--- MATERIAL SUPPLIED Enclosed Below ---

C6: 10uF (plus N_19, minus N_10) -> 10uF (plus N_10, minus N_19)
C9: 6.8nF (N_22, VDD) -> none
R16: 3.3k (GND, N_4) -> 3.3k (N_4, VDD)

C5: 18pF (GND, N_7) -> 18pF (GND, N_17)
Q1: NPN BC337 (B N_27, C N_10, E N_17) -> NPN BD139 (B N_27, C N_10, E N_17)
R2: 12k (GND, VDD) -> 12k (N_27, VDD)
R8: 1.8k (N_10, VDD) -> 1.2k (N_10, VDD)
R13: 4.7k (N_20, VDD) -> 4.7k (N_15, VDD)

--- End of Enclosed MATERIAL SUPPLIED ---
--- MATERIAL SUPPLIED Enclosed Below ---

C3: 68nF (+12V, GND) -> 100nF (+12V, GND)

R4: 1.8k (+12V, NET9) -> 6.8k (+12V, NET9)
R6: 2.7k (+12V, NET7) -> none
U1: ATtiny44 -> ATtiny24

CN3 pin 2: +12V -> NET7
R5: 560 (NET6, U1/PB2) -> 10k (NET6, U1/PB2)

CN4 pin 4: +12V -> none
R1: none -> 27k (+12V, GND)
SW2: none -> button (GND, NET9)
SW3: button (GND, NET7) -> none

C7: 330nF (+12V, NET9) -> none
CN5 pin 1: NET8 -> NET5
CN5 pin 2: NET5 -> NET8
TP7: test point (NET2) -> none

--- End of Enclosed MATERIAL SUPPLIED ---
--- MATERIAL SUPPLIED Enclosed Below ---

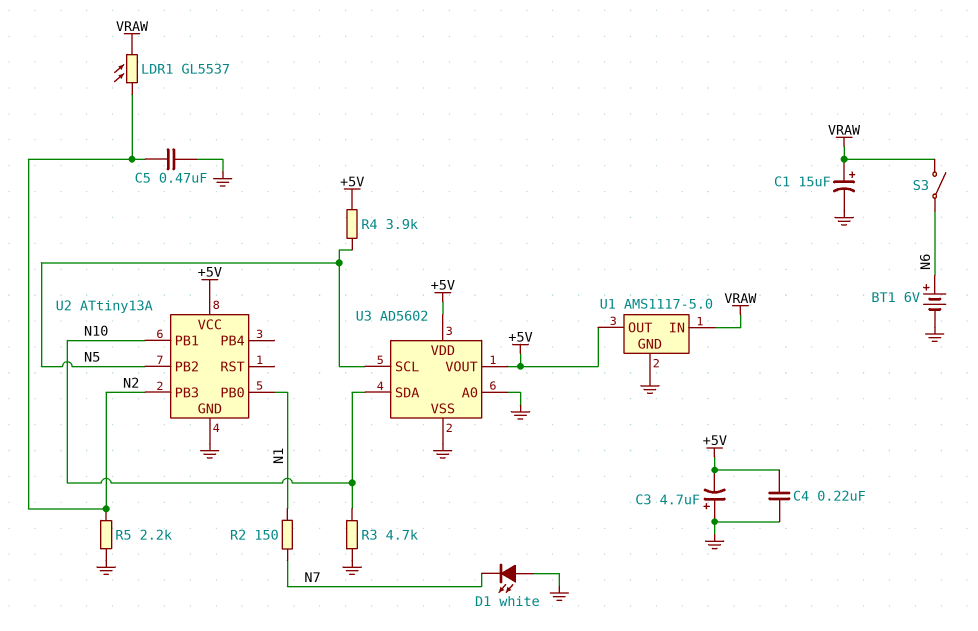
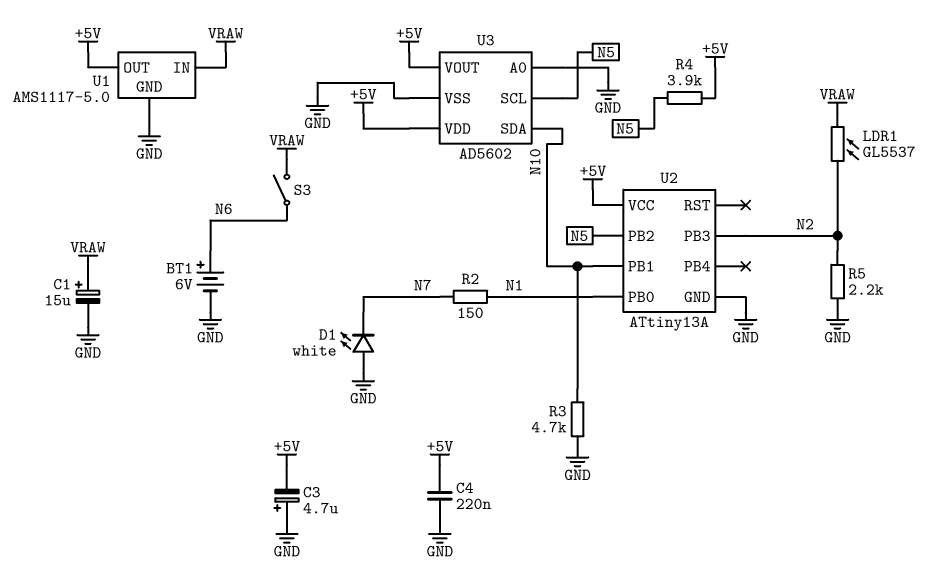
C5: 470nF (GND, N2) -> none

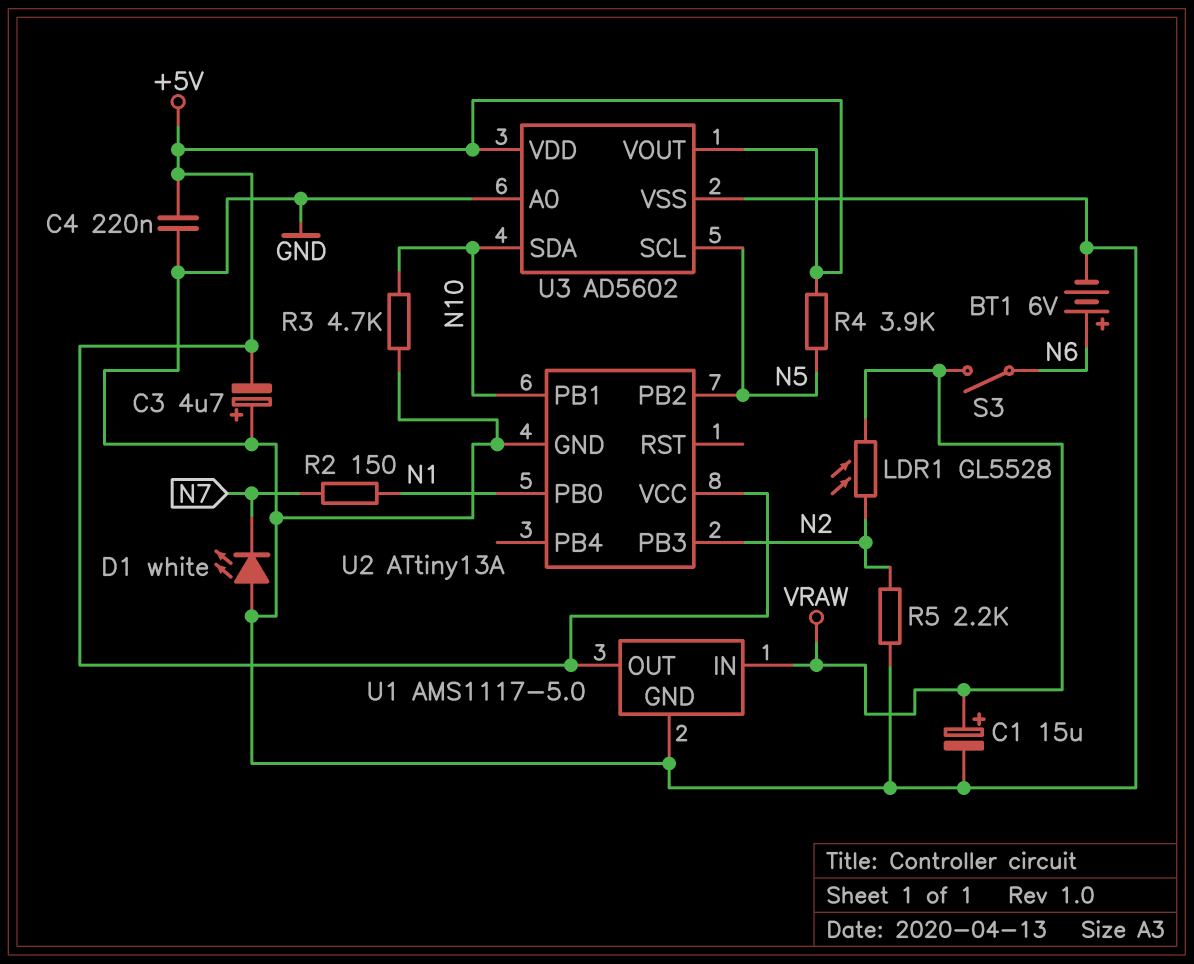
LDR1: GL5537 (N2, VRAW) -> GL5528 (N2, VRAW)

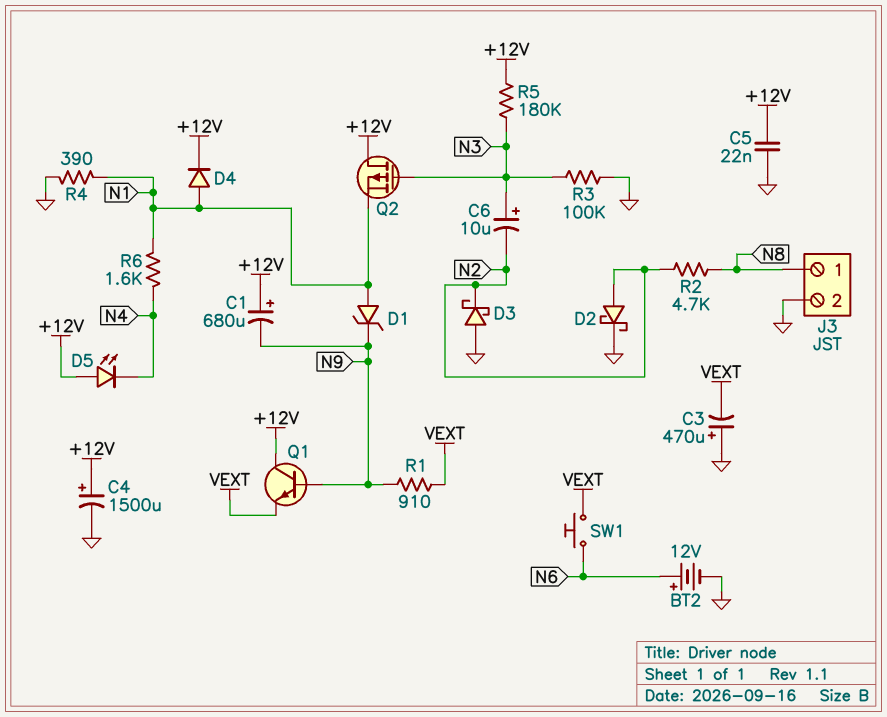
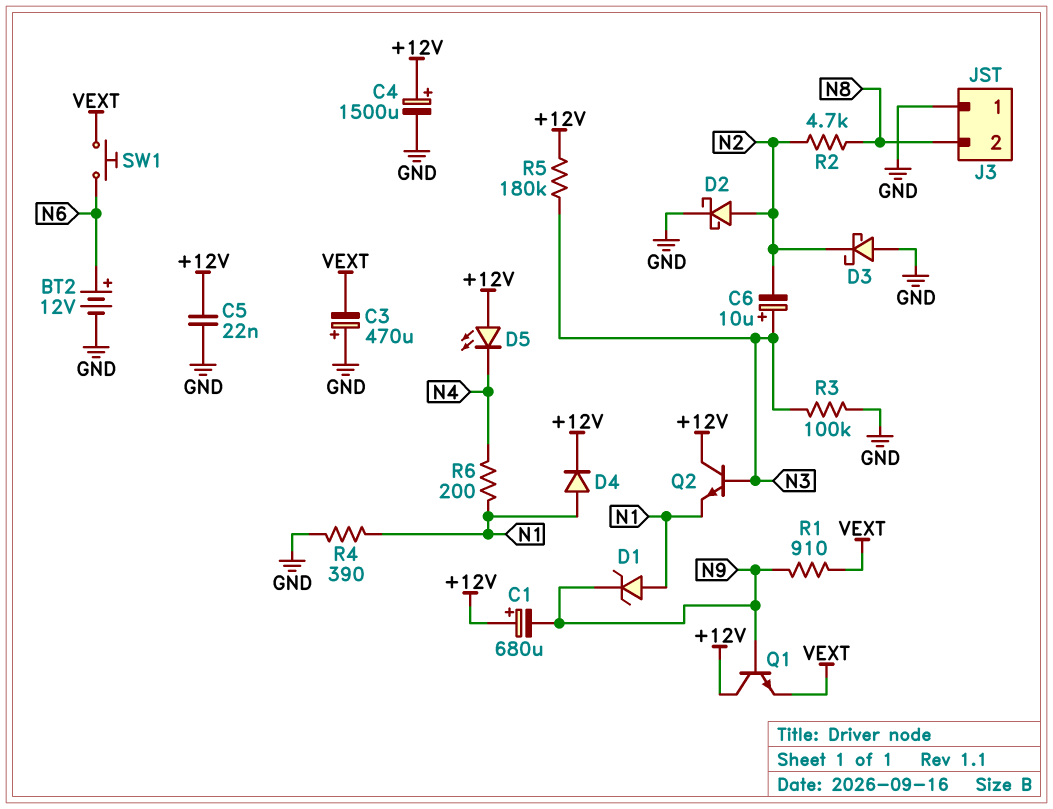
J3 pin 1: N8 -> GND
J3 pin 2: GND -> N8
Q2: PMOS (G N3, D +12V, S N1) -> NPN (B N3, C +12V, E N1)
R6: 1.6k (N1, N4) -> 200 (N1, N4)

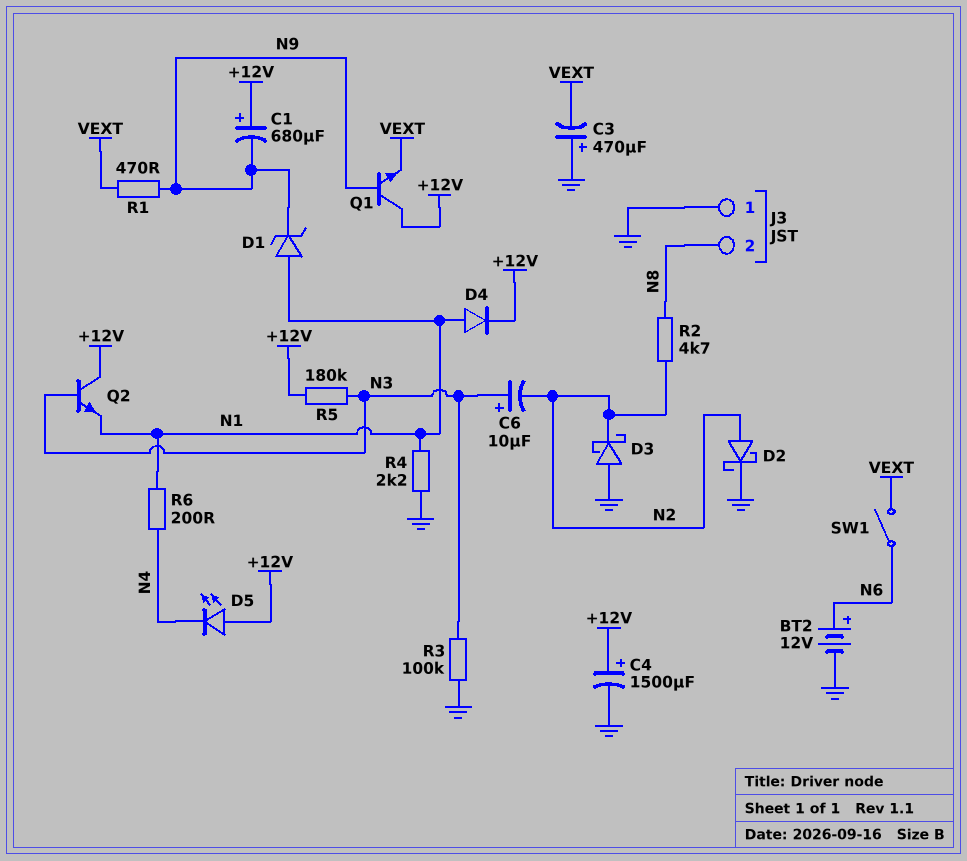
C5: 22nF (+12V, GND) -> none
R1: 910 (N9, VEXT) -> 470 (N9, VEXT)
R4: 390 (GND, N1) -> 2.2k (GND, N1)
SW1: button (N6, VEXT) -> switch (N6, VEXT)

--- End of Enclosed MATERIAL SUPPLIED ---

WORK REQUEST => Copy each line above containing the string "button".

RESPONSE AREA =>
SW2: none -> button (GND, NET9)
SW3: button (GND, NET7) -> none
SW1: button (N6, VEXT) -> switch (N6, VEXT)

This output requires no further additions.